+++ Data for this exercise
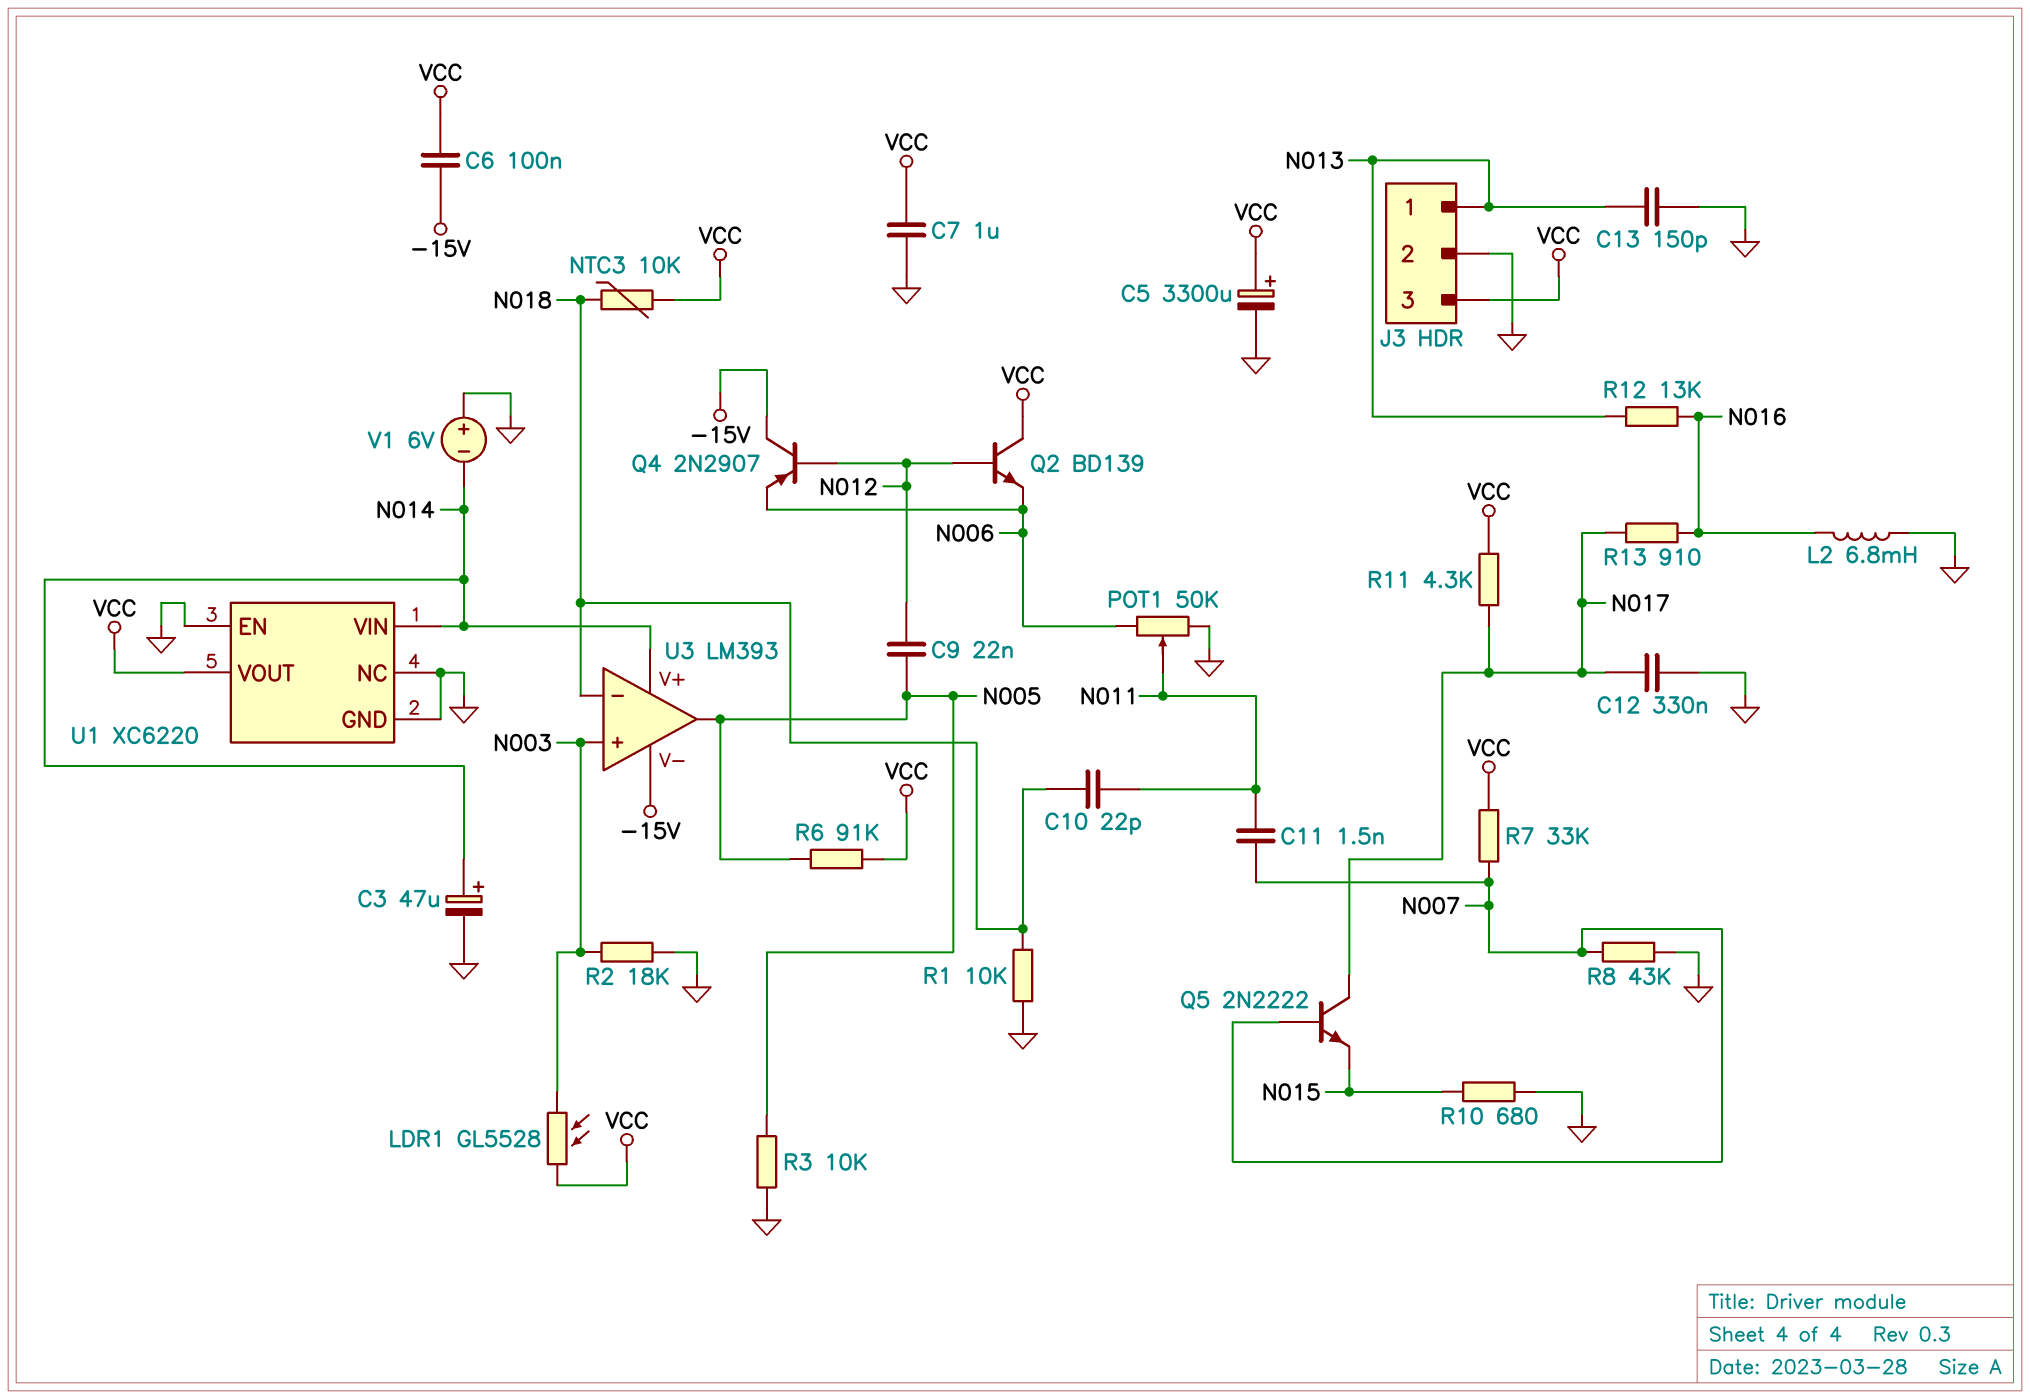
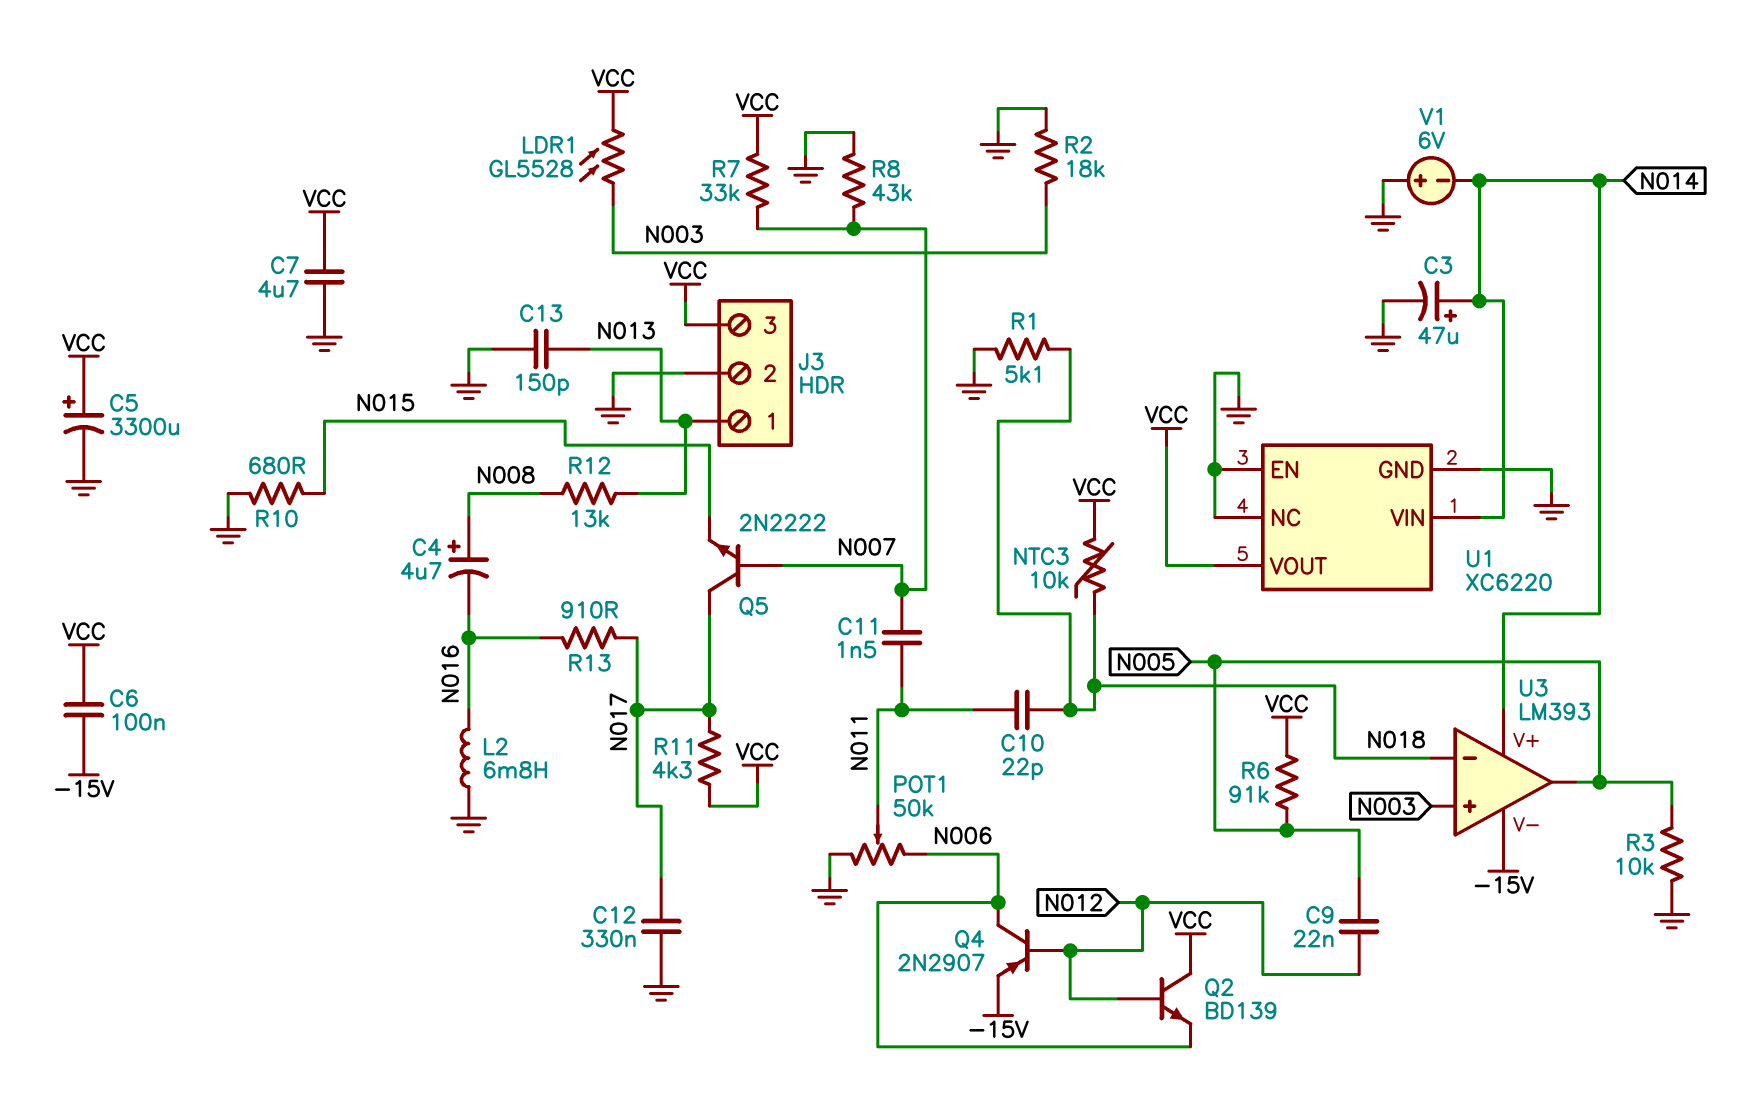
C4: none -> 4.7uF (plus N008, minus N016)
C7: 1uF (GND, VCC) -> 4.7uF (GND, VCC)
Q4: PNP 2N2907 (B N012, C -15V, E N006) -> PNP 2N2907 (B N012, C N006, E -15V)
R1: 10k (GND, N018) -> 5.1k (GND, N018)
R12: 13k (N013, N016) -> 13k (N008, N013)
++++++
Each record must be quoted in full and exactly. Do not include the pictures.

> Task response:
C4: none -> 4.7uF (plus N008, minus N016)
C7: 1uF (GND, VCC) -> 4.7uF (GND, VCC)
Q4: PNP 2N2907 (B N012, C -15V, E N006) -> PNP 2N2907 (B N012, C N006, E -15V)
R1: 10k (GND, N018) -> 5.1k (GND, N018)
R12: 13k (N013, N016) -> 13k (N008, N013)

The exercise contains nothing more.